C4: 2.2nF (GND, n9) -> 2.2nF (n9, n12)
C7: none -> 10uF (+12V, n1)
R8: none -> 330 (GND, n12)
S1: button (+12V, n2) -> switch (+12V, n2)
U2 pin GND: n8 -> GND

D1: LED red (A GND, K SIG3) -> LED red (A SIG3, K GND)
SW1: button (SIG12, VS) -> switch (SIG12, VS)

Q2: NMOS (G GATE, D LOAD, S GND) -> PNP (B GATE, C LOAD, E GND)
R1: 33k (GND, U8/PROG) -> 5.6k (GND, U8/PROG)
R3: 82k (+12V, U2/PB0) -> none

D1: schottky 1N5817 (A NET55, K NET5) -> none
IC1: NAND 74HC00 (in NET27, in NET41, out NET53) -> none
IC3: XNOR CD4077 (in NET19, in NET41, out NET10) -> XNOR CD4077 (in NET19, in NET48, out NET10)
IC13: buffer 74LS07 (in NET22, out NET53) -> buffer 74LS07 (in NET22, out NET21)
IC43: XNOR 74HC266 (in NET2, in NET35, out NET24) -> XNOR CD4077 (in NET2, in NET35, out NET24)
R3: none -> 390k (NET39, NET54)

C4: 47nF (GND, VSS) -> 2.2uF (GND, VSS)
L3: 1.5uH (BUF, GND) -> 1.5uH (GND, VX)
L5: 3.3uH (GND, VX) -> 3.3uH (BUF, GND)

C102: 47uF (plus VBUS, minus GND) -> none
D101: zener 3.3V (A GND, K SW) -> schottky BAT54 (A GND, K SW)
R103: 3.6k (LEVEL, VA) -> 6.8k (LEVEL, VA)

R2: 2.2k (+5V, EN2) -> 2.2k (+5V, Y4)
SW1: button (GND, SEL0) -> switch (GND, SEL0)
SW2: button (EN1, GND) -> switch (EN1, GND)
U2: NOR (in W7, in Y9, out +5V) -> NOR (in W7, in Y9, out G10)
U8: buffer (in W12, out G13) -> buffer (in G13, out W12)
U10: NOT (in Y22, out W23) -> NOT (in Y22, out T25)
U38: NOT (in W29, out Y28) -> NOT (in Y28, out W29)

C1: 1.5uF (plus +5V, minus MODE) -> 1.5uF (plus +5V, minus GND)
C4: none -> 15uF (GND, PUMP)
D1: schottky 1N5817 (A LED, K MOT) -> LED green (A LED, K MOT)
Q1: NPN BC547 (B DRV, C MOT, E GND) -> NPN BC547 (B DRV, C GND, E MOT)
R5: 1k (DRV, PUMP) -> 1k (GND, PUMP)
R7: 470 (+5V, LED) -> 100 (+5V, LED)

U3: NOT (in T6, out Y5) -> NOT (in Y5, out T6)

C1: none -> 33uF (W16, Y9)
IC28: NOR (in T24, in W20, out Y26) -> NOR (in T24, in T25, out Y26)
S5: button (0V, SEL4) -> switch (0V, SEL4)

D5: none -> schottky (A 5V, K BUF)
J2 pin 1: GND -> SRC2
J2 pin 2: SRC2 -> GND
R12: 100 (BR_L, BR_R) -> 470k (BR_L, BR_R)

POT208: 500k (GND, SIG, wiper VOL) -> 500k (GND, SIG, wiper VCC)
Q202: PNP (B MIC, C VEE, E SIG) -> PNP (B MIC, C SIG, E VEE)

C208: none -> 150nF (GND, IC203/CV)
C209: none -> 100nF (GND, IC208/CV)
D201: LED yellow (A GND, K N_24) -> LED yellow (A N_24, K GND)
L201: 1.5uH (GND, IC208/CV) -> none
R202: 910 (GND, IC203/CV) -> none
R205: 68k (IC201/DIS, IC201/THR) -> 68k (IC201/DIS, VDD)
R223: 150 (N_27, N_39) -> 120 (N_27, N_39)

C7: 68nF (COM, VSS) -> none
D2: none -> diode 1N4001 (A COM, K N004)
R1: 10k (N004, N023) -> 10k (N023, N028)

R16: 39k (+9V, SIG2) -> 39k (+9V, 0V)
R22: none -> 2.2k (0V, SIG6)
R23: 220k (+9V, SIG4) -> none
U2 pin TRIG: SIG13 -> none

-.-.-

## Work task
Please output an exact copy of the lines above, from the opening line of the data down to the line that contains "SW1: button (GND, SEL0) -> switch (GND, SEL0)".

## Response to this exercise
C4: 2.2nF (GND, n9) -> 2.2nF (n9, n12)
C7: none -> 10uF (+12V, n1)
R8: none -> 330 (GND, n12)
S1: button (+12V, n2) -> switch (+12V, n2)
U2 pin GND: n8 -> GND

D1: LED red (A GND, K SIG3) -> LED red (A SIG3, K GND)
SW1: button (SIG12, VS) -> switch (SIG12, VS)

Q2: NMOS (G GATE, D LOAD, S GND) -> PNP (B GATE, C LOAD, E GND)
R1: 33k (GND, U8/PROG) -> 5.6k (GND, U8/PROG)
R3: 82k (+12V, U2/PB0) -> none

D1: schottky 1N5817 (A NET55, K NET5) -> none
IC1: NAND 74HC00 (in NET27, in NET41, out NET53) -> none
IC3: XNOR CD4077 (in NET19, in NET41, out NET10) -> XNOR CD4077 (in NET19, in NET48, out NET10)
IC13: buffer 74LS07 (in NET22, out NET53) -> buffer 74LS07 (in NET22, out NET21)
IC43: XNOR 74HC266 (in NET2, in NET35, out NET24) -> XNOR CD4077 (in NET2, in NET35, out NET24)
R3: none -> 390k (NET39, NET54)

C4: 47nF (GND, VSS) -> 2.2uF (GND, VSS)
L3: 1.5uH (BUF, GND) -> 1.5uH (GND, VX)
L5: 3.3uH (GND, VX) -> 3.3uH (BUF, GND)

C102: 47uF (plus VBUS, minus GND) -> none
D101: zener 3.3V (A GND, K SW) -> schottky BAT54 (A GND, K SW)
R103: 3.6k (LEVEL, VA) -> 6.8k (LEVEL, VA)

R2: 2.2k (+5V, EN2) -> 2.2k (+5V, Y4)
SW1: button (GND, SEL0) -> switch (GND, SEL0)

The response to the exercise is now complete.